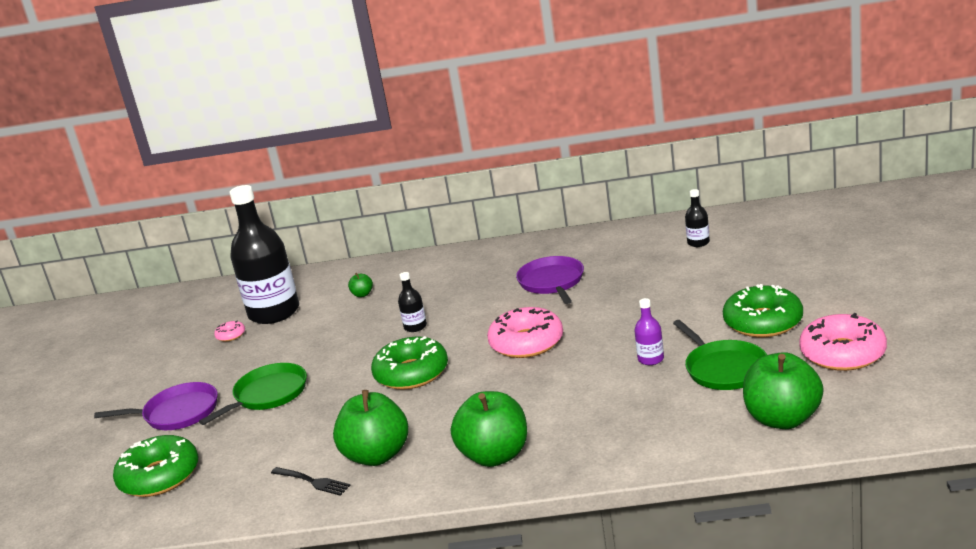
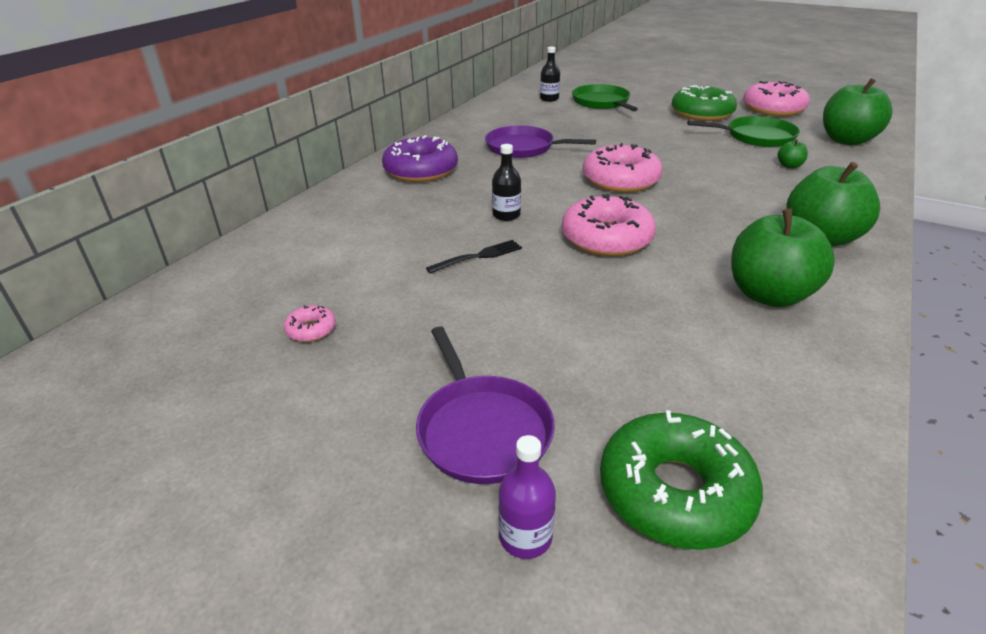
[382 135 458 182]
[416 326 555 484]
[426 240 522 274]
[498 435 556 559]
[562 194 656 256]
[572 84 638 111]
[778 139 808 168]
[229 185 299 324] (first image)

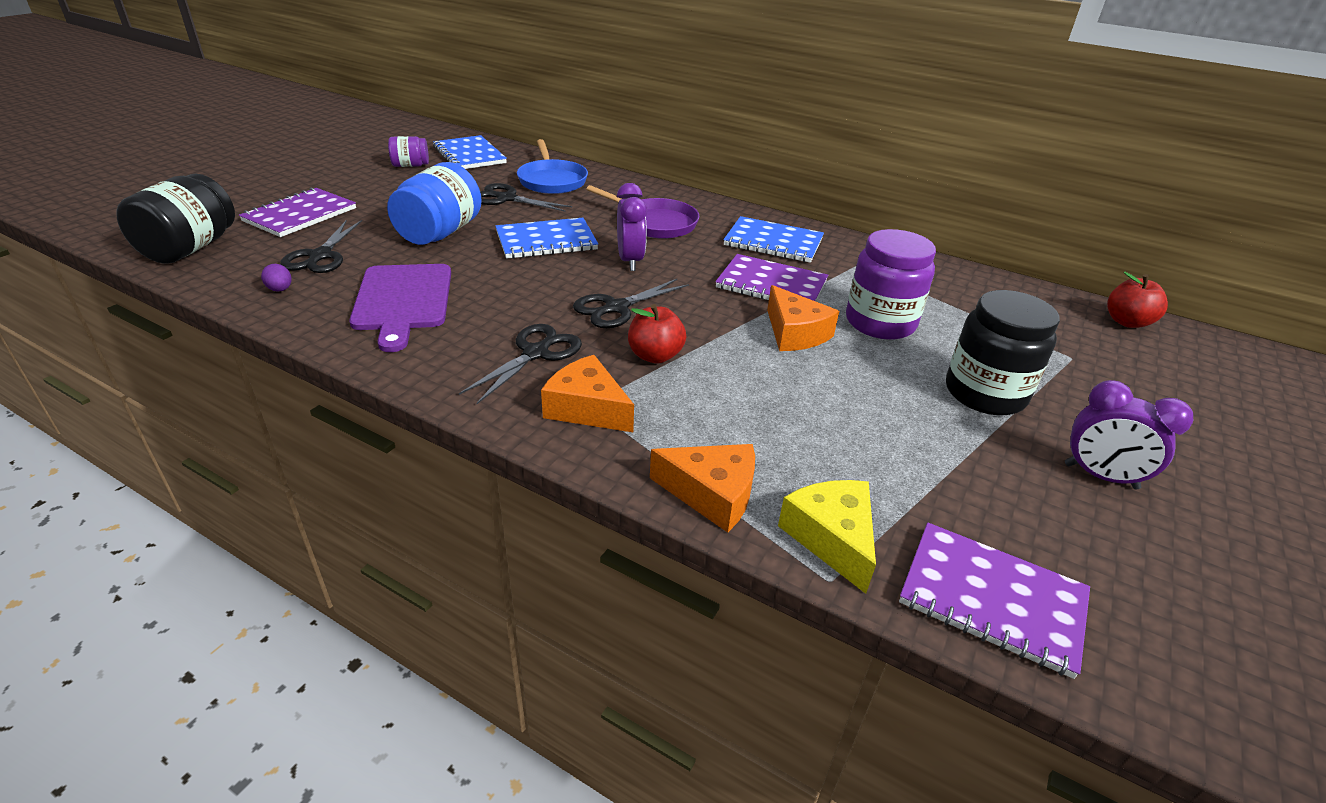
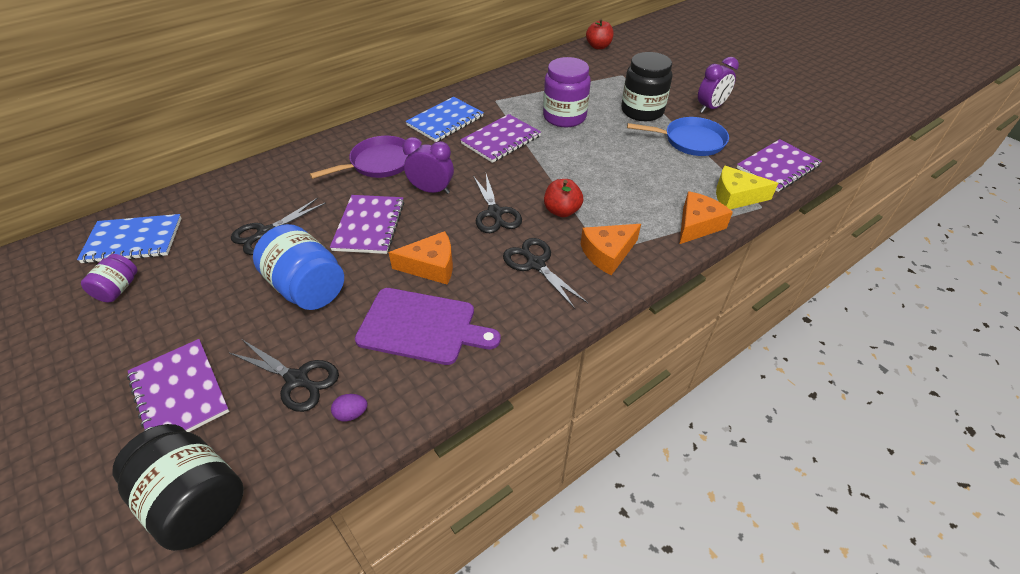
[330 195 404 254]
[389 231 453 284]
[627 117 729 156]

-=-=-

### Action item
Could you output all of the entries above exactly? Leave the pictures out.

### Result of this task
[382 135 458 182]
[416 326 555 484]
[426 240 522 274]
[498 435 556 559]
[562 194 656 256]
[572 84 638 111]
[778 139 808 168]
[229 185 299 324] (first image)

[330 195 404 254]
[389 231 453 284]
[627 117 729 156]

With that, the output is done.